* [Extracted entries]:
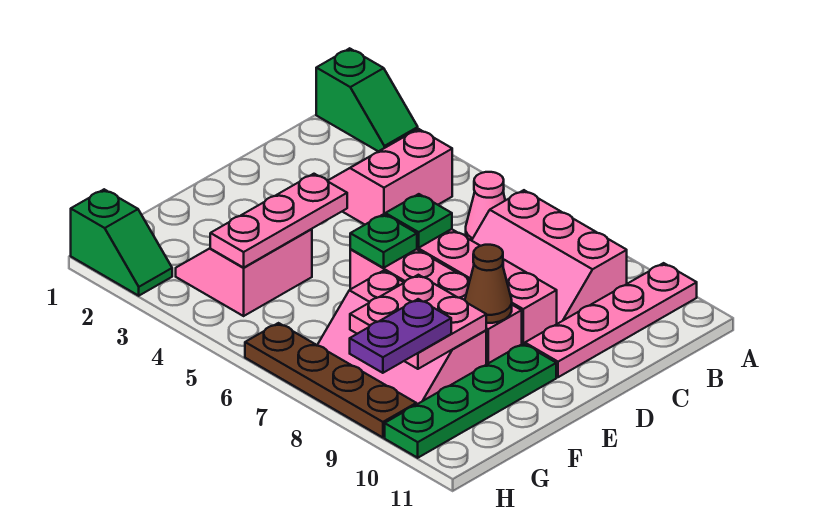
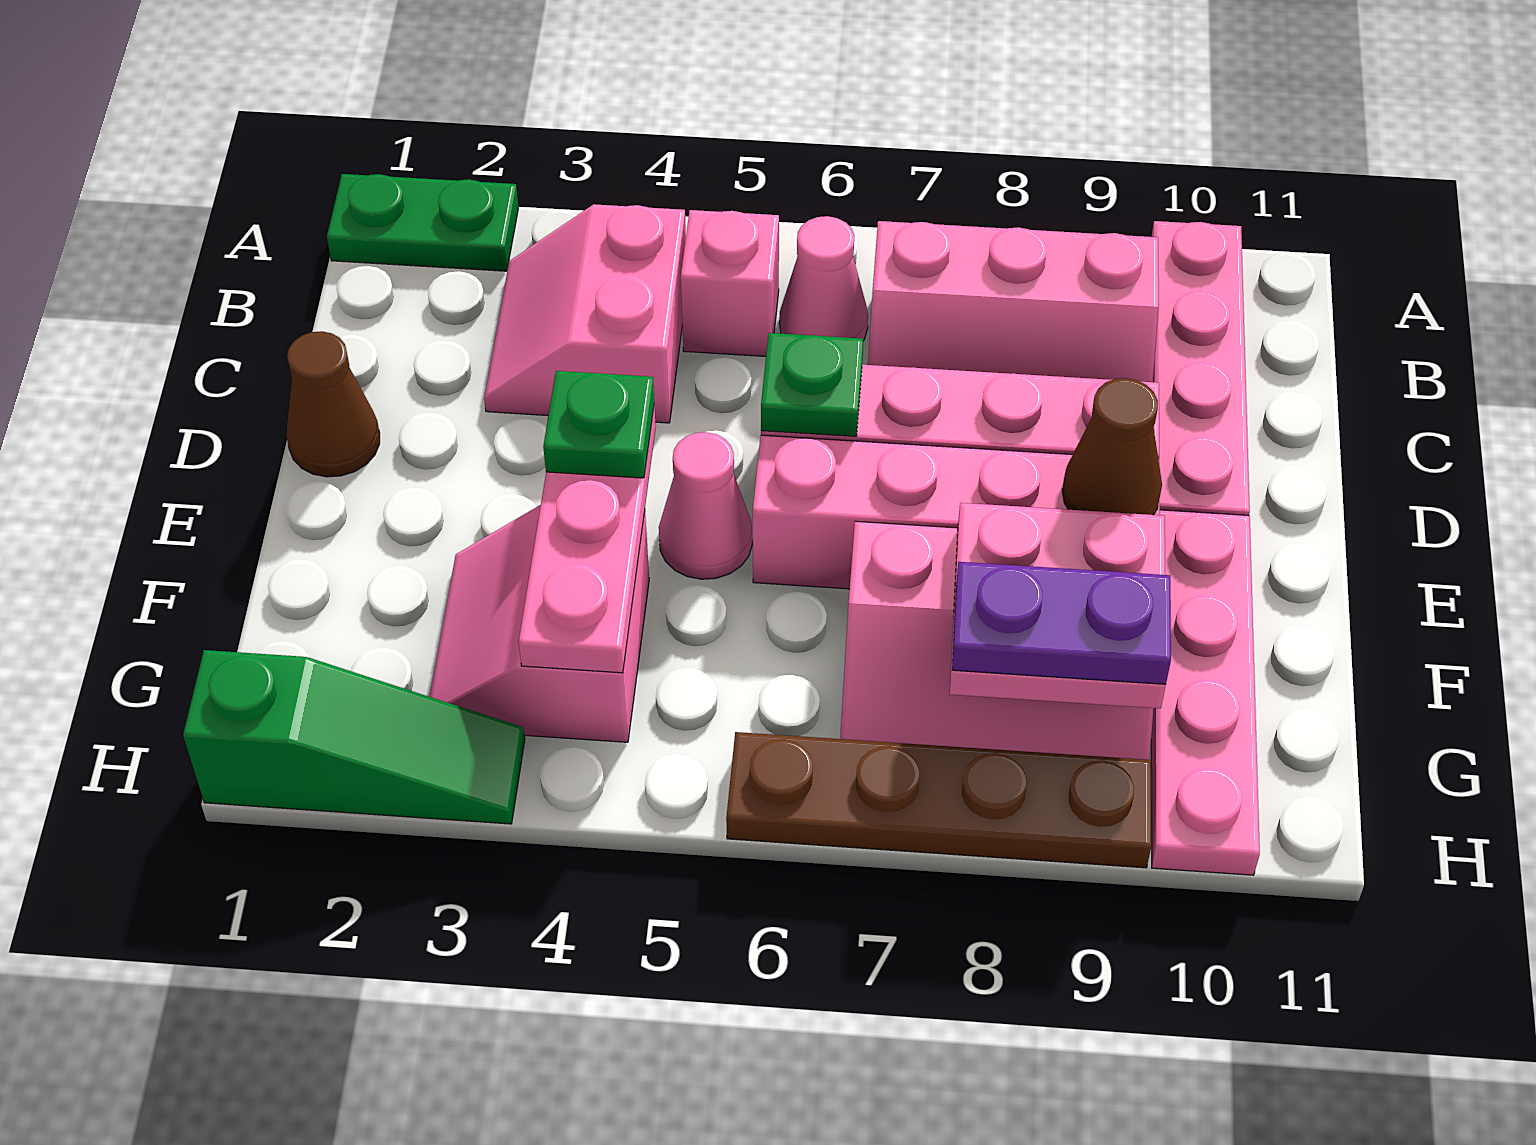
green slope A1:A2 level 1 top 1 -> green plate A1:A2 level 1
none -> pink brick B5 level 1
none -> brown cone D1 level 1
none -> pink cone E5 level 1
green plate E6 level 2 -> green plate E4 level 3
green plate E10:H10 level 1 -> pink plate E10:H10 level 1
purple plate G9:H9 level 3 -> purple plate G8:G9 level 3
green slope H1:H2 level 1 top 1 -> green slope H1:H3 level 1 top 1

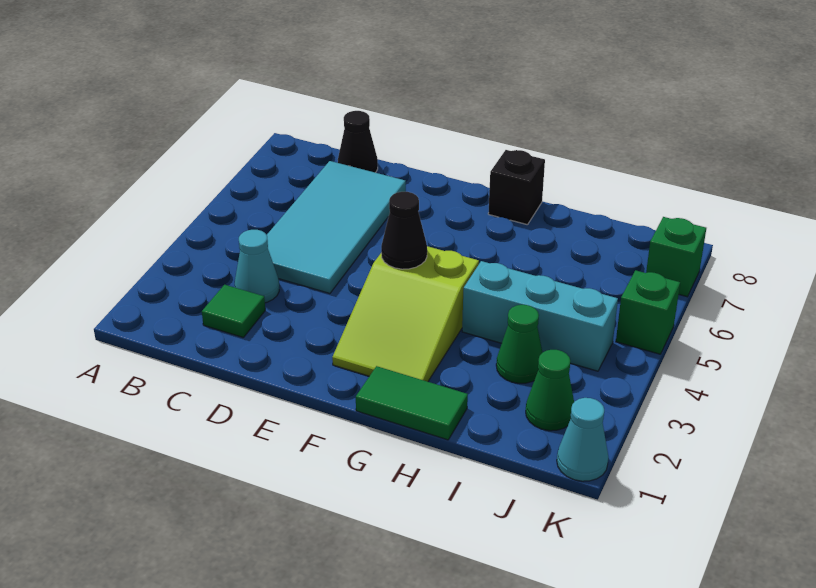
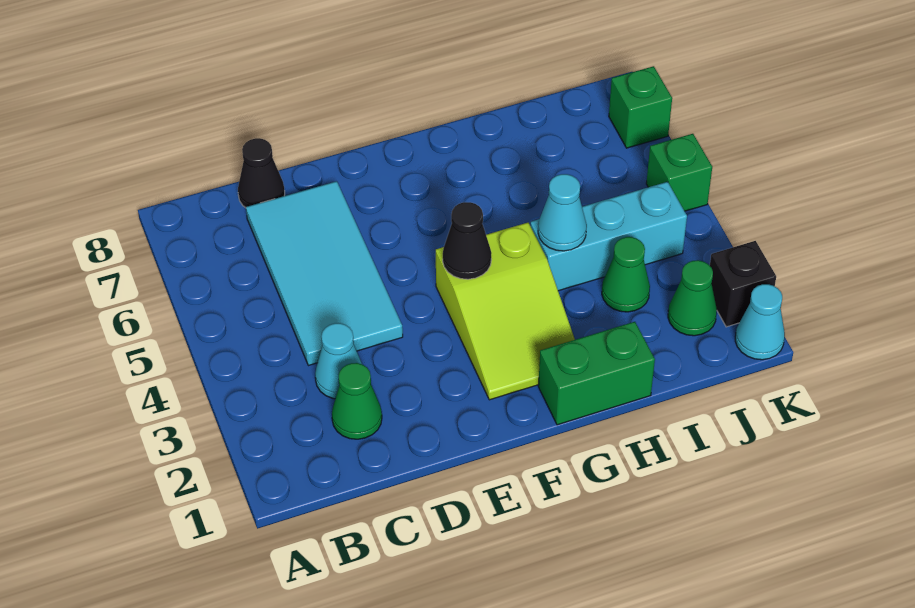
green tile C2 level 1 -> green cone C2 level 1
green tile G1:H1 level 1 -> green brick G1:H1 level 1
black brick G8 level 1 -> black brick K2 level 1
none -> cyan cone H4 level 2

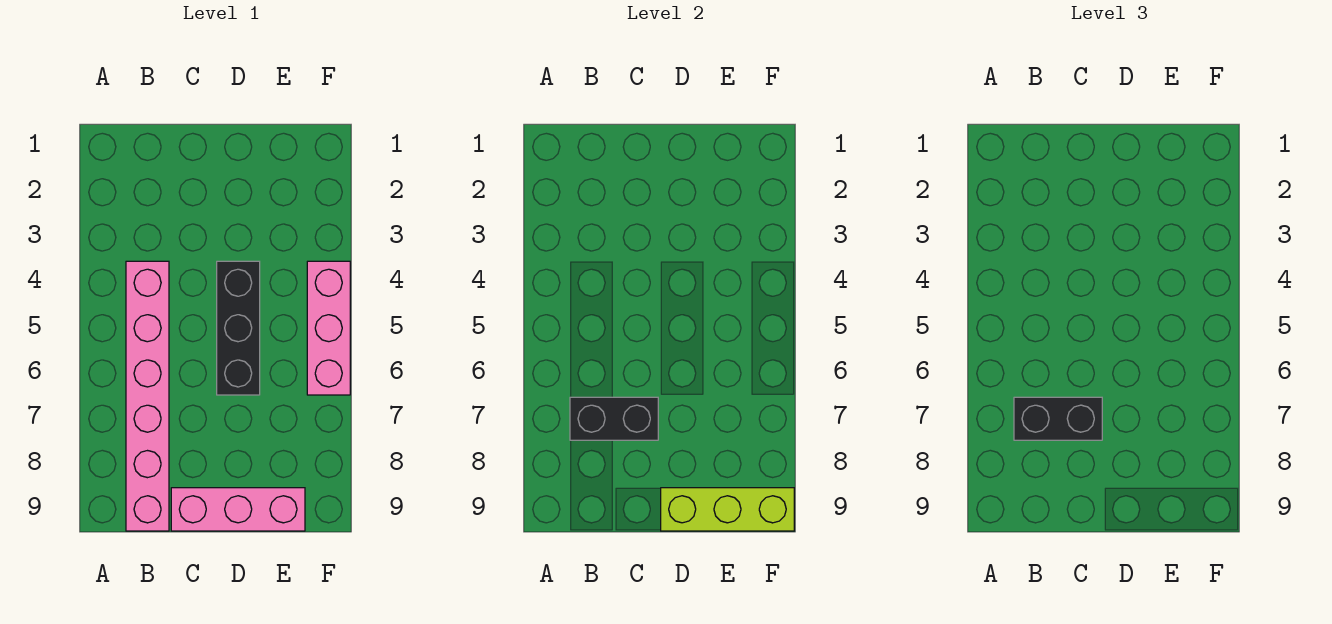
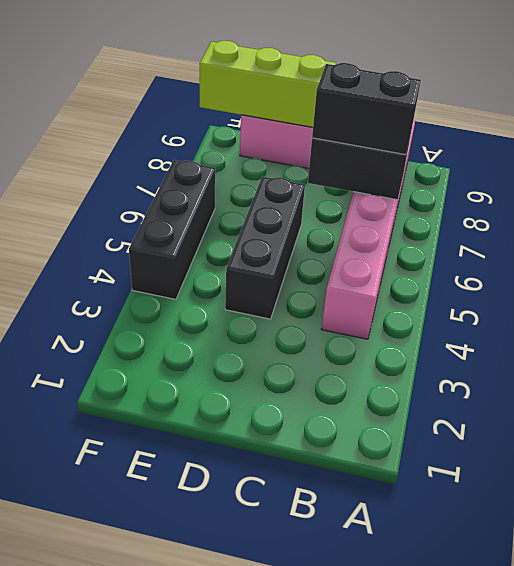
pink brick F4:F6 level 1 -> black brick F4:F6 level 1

* [Work request]: Write out all the records again, exactly, minus any pictures.

* [Answer section]:
green slope A1:A2 level 1 top 1 -> green plate A1:A2 level 1
none -> pink brick B5 level 1
none -> brown cone D1 level 1
none -> pink cone E5 level 1
green plate E6 level 2 -> green plate E4 level 3
green plate E10:H10 level 1 -> pink plate E10:H10 level 1
purple plate G9:H9 level 3 -> purple plate G8:G9 level 3
green slope H1:H2 level 1 top 1 -> green slope H1:H3 level 1 top 1

green tile C2 level 1 -> green cone C2 level 1
green tile G1:H1 level 1 -> green brick G1:H1 level 1
black brick G8 level 1 -> black brick K2 level 1
none -> cyan cone H4 level 2

pink brick F4:F6 level 1 -> black brick F4:F6 level 1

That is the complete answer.